▶ **DATASET RECORDS**
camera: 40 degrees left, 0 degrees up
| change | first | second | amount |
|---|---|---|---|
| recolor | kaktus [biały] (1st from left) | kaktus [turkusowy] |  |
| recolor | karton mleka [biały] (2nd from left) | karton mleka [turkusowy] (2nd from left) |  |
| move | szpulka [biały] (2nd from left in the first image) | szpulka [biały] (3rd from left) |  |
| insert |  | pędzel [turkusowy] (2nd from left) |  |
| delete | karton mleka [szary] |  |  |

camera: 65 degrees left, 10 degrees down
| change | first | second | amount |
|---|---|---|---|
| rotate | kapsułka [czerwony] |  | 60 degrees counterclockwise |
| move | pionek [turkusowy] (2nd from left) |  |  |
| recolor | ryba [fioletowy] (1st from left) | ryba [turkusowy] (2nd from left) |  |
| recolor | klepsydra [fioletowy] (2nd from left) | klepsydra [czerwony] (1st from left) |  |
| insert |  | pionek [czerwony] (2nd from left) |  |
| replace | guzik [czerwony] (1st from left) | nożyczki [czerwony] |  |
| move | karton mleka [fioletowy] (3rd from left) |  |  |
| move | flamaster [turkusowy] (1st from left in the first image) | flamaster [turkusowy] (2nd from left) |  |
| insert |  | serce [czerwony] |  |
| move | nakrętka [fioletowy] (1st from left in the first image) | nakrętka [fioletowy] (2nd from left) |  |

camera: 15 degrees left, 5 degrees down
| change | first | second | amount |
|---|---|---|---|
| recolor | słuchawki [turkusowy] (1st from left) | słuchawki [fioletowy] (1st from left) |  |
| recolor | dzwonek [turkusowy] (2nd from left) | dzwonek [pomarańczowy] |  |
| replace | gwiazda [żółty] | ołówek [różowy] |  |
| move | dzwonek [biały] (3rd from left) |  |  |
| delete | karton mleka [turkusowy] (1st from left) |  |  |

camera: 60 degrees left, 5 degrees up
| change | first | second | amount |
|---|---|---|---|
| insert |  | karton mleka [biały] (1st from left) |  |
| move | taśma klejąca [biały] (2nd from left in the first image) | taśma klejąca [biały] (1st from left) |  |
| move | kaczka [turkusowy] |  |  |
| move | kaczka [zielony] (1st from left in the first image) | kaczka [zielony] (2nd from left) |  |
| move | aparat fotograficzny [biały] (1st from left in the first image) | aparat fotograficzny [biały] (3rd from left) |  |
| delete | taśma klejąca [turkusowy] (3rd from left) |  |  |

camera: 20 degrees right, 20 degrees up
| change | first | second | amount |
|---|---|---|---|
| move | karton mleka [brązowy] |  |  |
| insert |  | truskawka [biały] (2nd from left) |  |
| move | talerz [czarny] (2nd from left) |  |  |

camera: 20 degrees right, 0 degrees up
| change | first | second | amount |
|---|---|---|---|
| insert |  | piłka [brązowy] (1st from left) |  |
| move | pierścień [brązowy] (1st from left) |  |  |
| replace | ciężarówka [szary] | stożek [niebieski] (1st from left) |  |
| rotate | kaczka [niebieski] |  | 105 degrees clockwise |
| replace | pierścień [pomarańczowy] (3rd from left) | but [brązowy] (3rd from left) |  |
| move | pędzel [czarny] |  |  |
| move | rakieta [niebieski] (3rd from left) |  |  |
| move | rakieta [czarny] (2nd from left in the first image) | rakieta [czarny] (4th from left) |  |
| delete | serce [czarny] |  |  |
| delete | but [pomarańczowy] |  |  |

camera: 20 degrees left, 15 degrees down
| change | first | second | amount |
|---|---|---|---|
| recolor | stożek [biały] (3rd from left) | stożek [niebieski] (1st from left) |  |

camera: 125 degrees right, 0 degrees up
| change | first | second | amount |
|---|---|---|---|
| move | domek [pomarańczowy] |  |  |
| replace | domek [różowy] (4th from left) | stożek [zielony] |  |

▶ **TASK DETAILS**
Please copy, exactly as written, every line in the listing above from the line with "recolor | karton" up to and including the line with "pędzel [turkusowy] (2nd".

▶ **REPLY**
| recolor | karton mleka [biały] (2nd from left) | karton mleka [turkusowy] (2nd from left) |  |
| move | szpulka [biały] (2nd from left in the first image) | szpulka [biały] (3rd from left) |  |
| insert |  | pędzel [turkusowy] (2nd from left) |  |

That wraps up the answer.